● **Exercise inputs**
━━━━━━━━

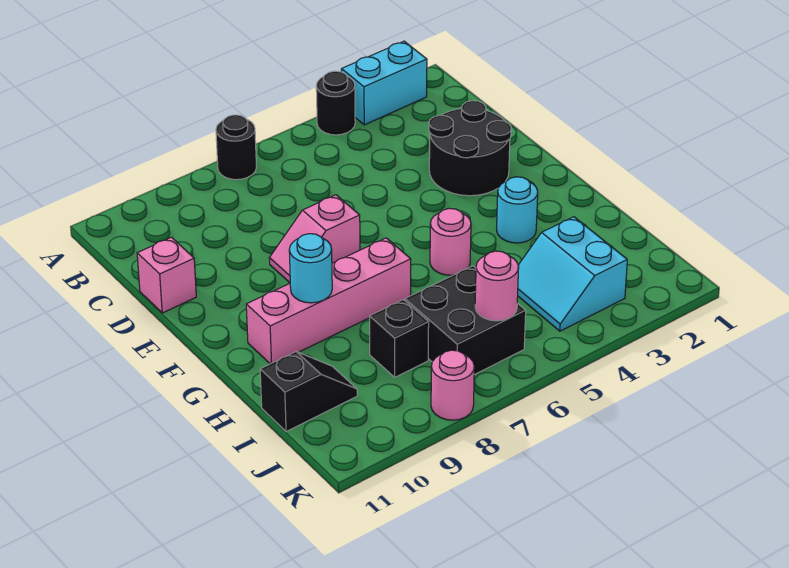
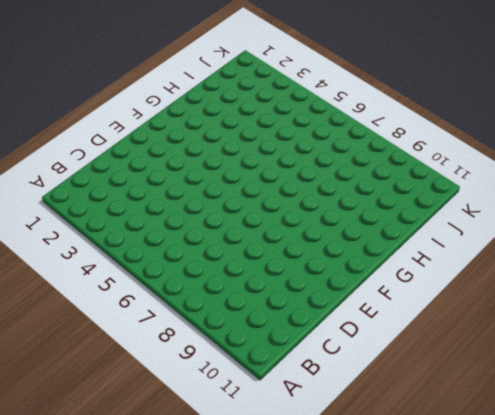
none -> cyan brick A2:A3 level 1
none -> black round brick A4 level 1
none -> black round brick A7 level 1

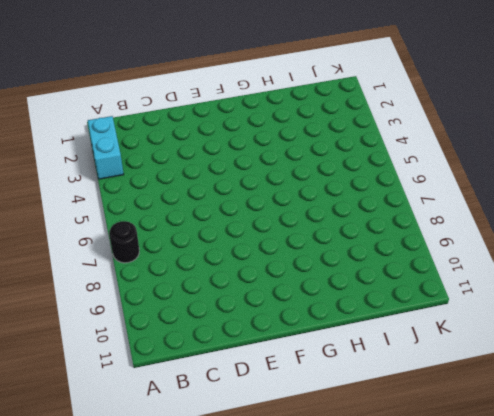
none -> black round brick A4 level 1
none -> black round brick D2:E3 level 1
none -> pink brick D11 level 1

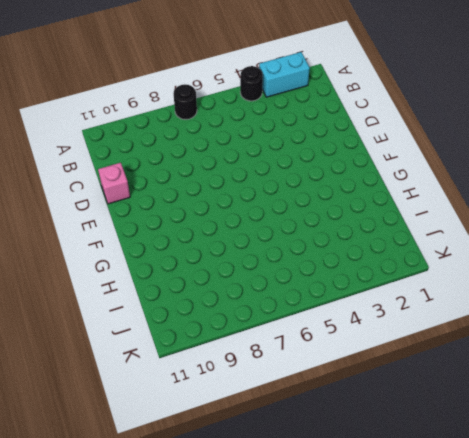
none -> black round brick D2:E3 level 1
none -> pink slope E7:E8 level 1 top 7
none -> cyan round brick G3 level 1

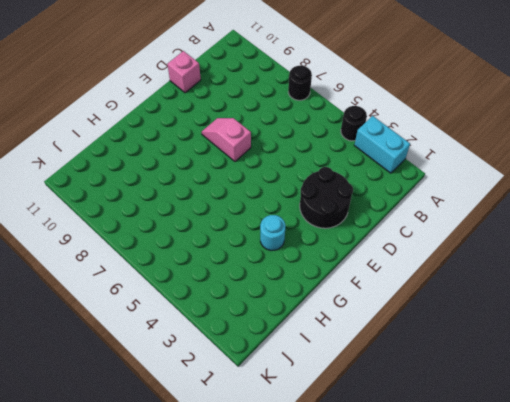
none -> pink round brick G5 level 1
none -> pink brick G7:G10 level 1
none -> cyan slope I3:J4 level 1 top 3

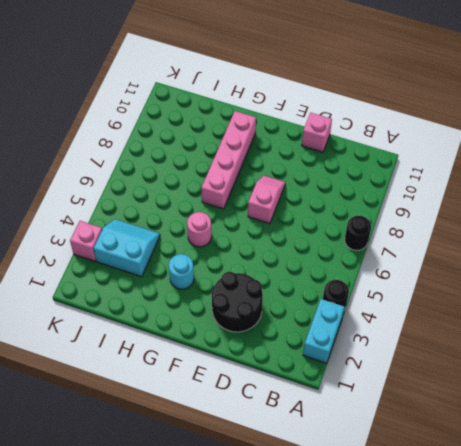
pink brick K3 level 1 -> none
none -> black brick I6:J7 level 1
none -> black brick I8 level 1
none -> black slope I10:I11 level 1 top 11

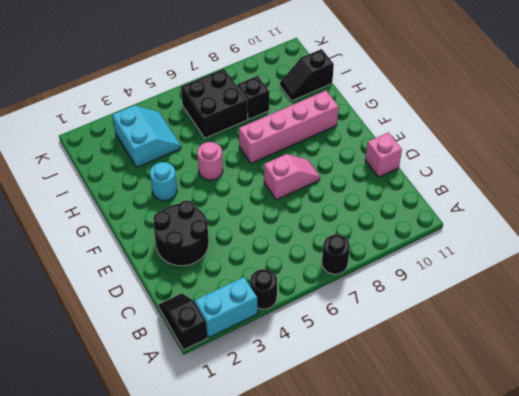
black slope A1:B1 level 1 top A -> none
none -> pink round brick K8 level 1
none -> cyan round brick G9 level 2
none -> pink round brick J6 level 2

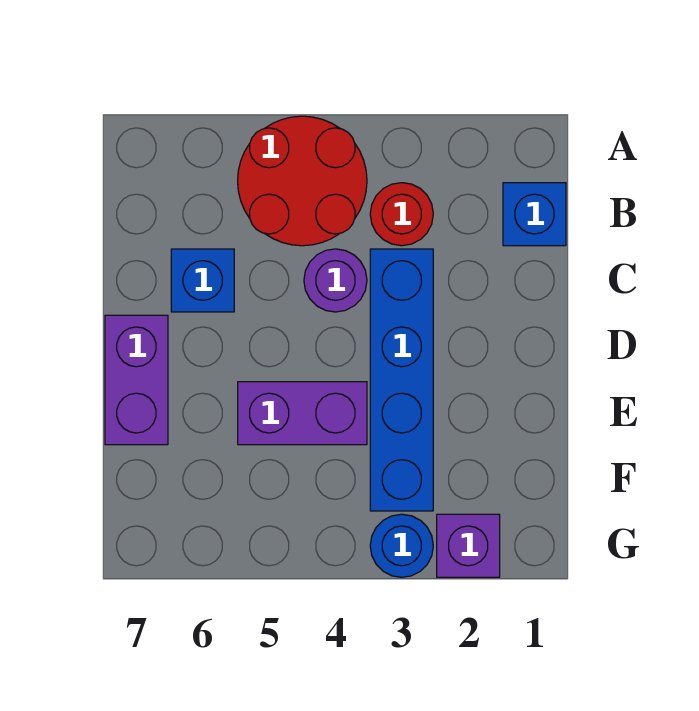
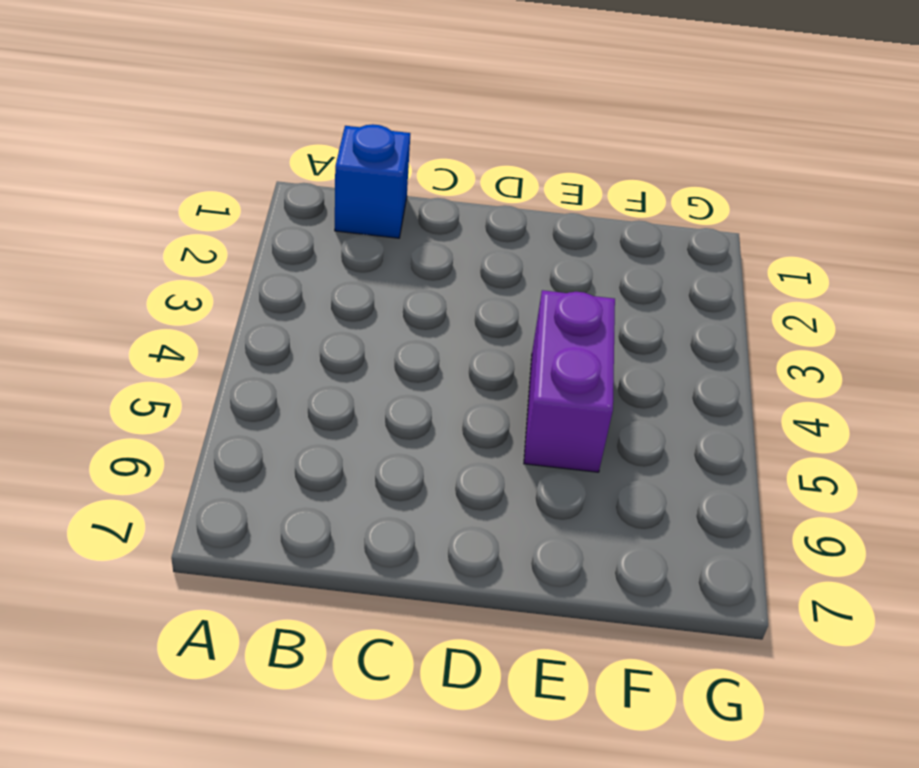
none -> red round brick A4:B5 level 1
none -> red round brick B3 level 1

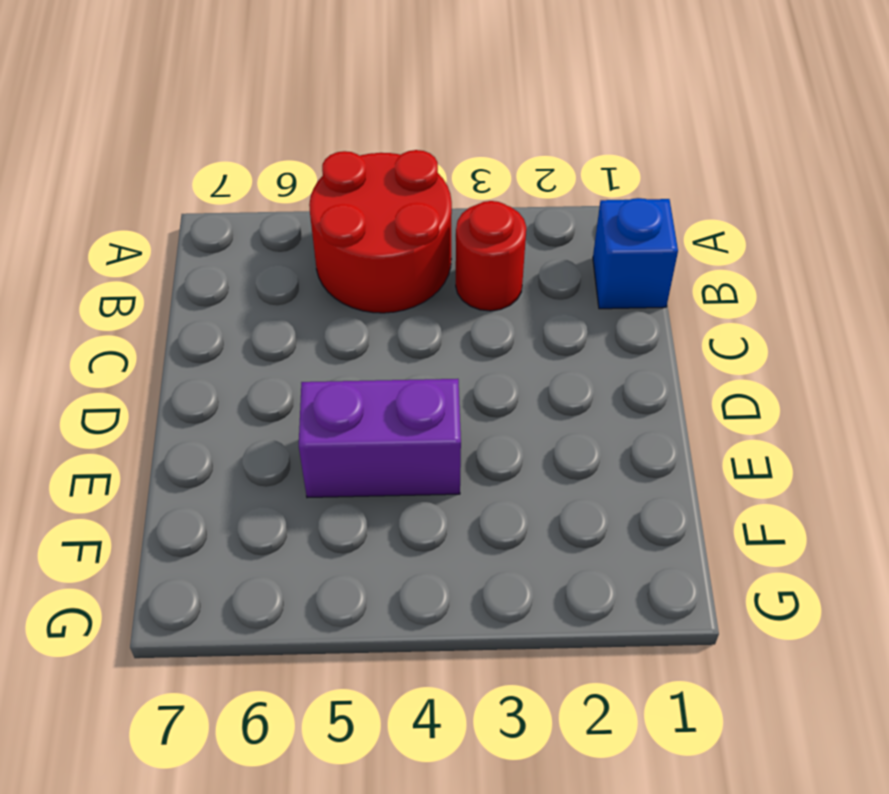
none -> blue brick C3:F3 level 1
none -> purple round brick C4 level 1

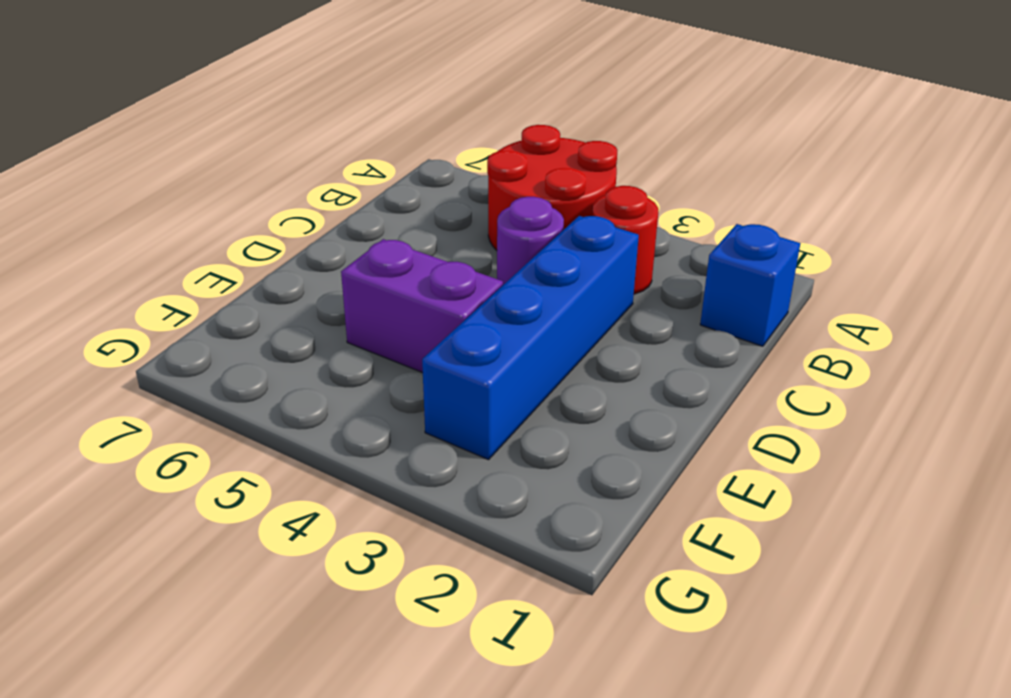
none -> blue brick C6 level 1
none -> purple brick D7:E7 level 1

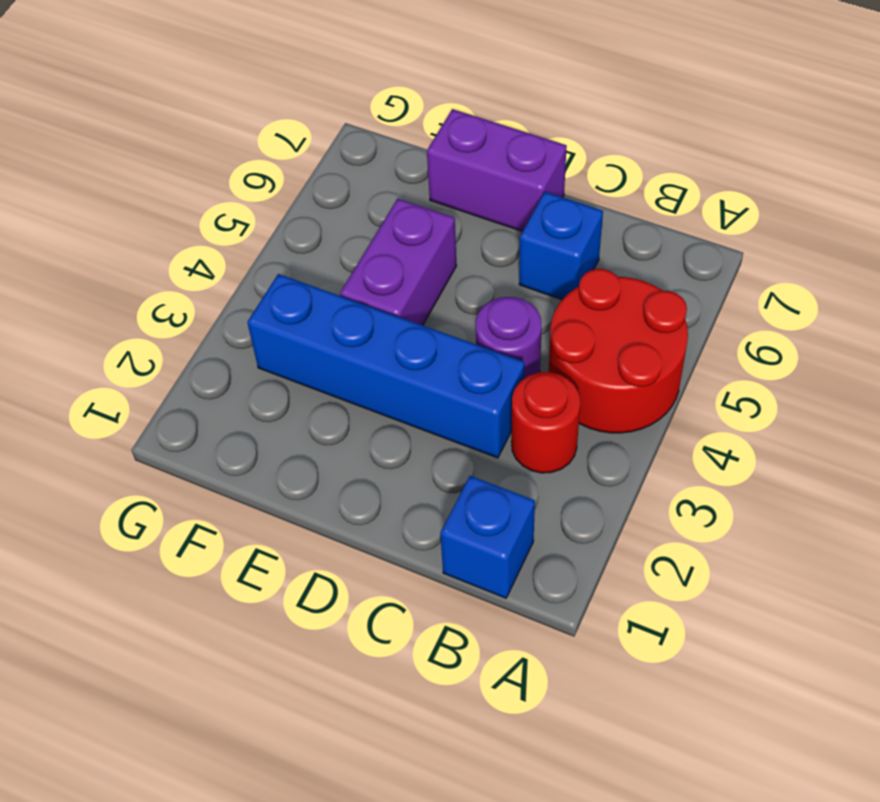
none -> purple brick G2 level 1
none -> blue round brick G3 level 1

━━━━━━━━

● **Task to complete**
Write down exactly the lines running from the line with "none -> blue brick C6 level 1" through the end of the material, both ends included, and none of the pictures.

● **Written response**
none -> blue brick C6 level 1
none -> purple brick D7:E7 level 1

none -> purple brick G2 level 1
none -> blue round brick G3 level 1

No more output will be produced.